BEGIN DATA PROVIDED
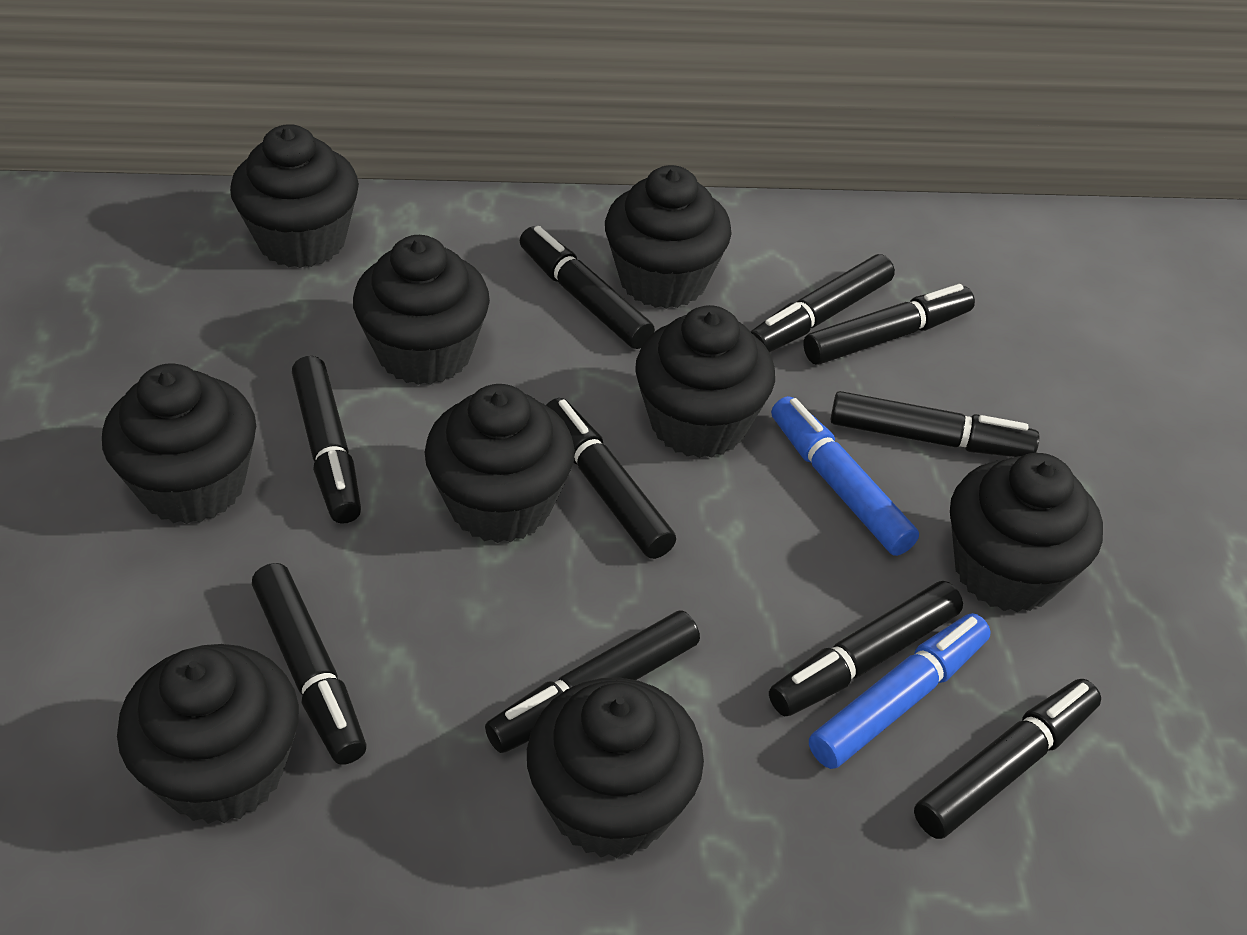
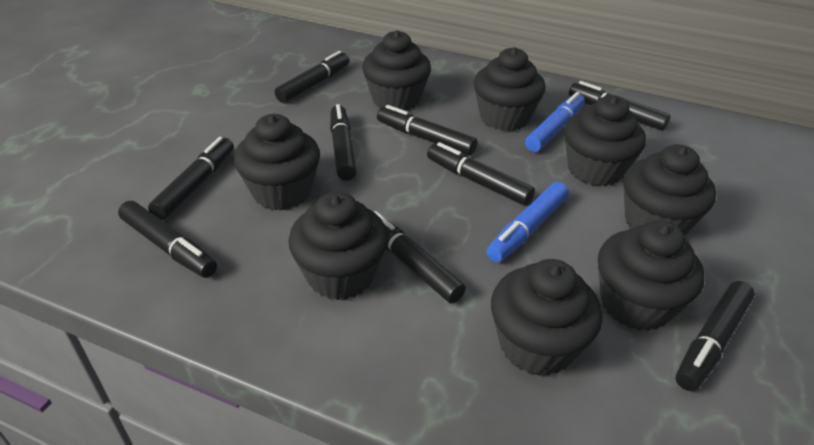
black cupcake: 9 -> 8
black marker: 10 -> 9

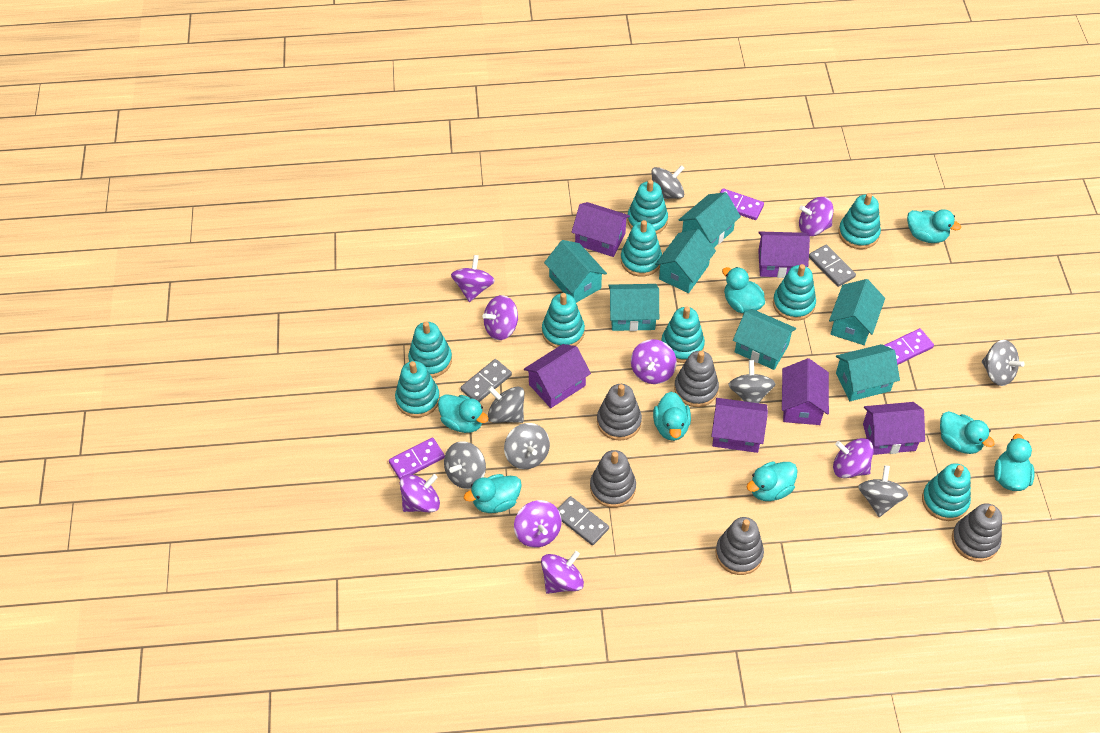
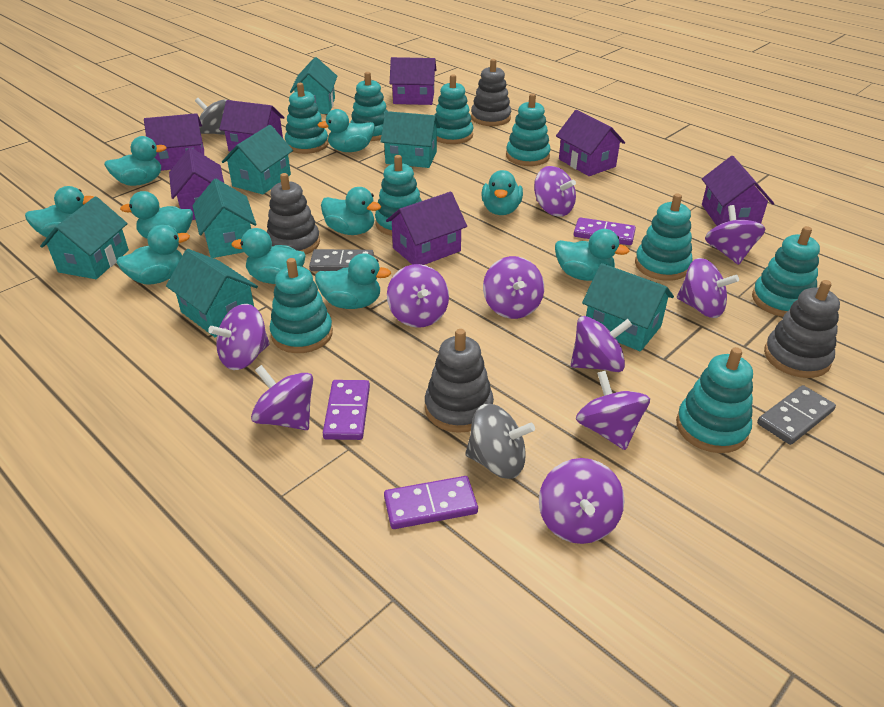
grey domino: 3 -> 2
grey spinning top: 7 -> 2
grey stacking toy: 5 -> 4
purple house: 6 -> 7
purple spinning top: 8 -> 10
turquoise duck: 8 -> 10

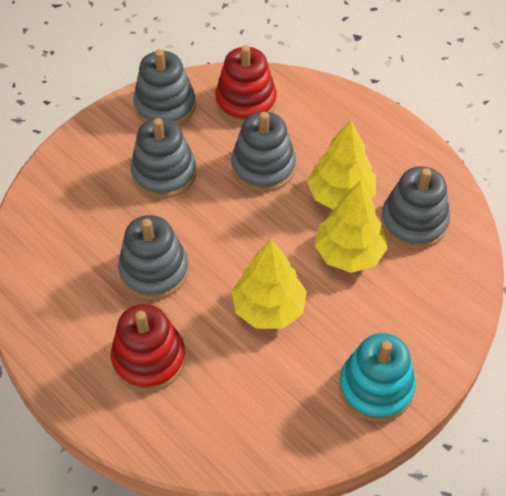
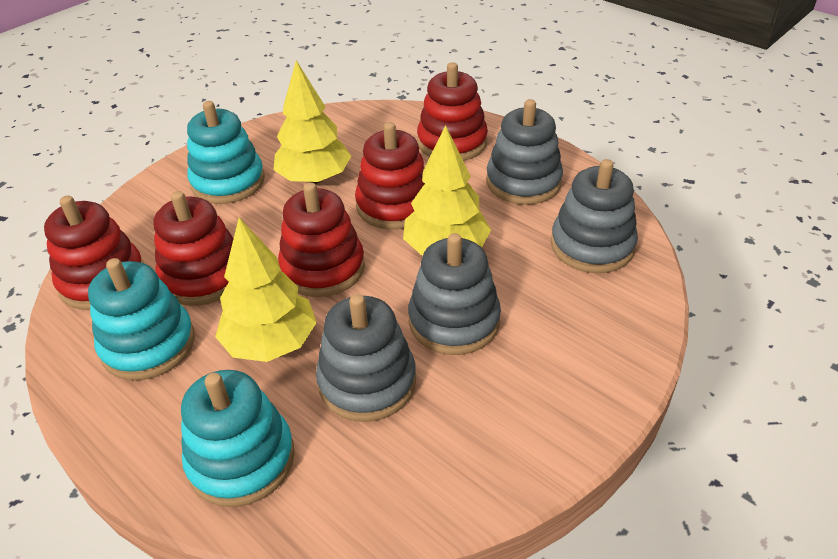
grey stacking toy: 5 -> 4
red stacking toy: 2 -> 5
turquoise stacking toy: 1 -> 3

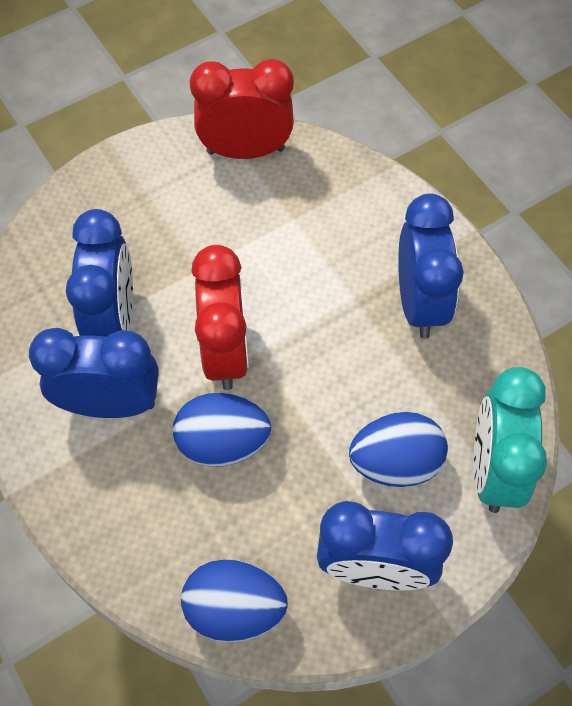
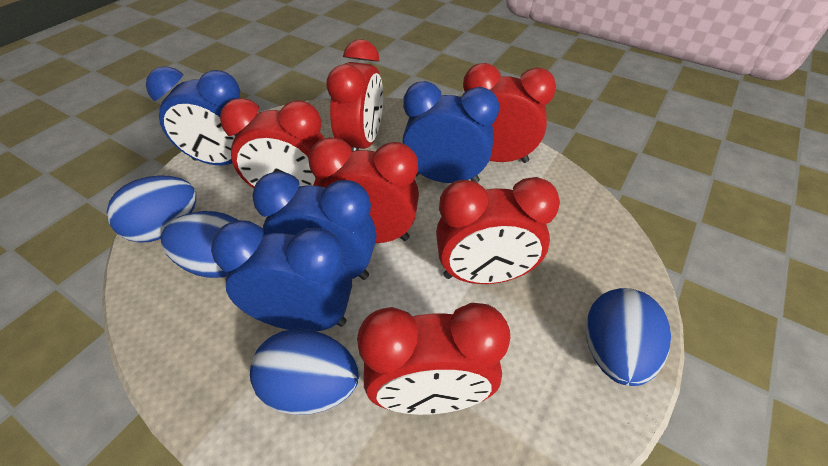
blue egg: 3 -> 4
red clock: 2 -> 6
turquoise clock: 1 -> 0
END DATA PROVIDED
* [TASK DESCRIPTION]: Copy only the lines running from the one that holds "grey spinning top: 7 -> 2" through the last line of the data, and include both of those lines. Do not copy any pictures.

* [RESPONSE BOX]:
grey spinning top: 7 -> 2
grey stacking toy: 5 -> 4
purple house: 6 -> 7
purple spinning top: 8 -> 10
turquoise duck: 8 -> 10

grey stacking toy: 5 -> 4
red stacking toy: 2 -> 5
turquoise stacking toy: 1 -> 3

blue egg: 3 -> 4
red clock: 2 -> 6
turquoise clock: 1 -> 0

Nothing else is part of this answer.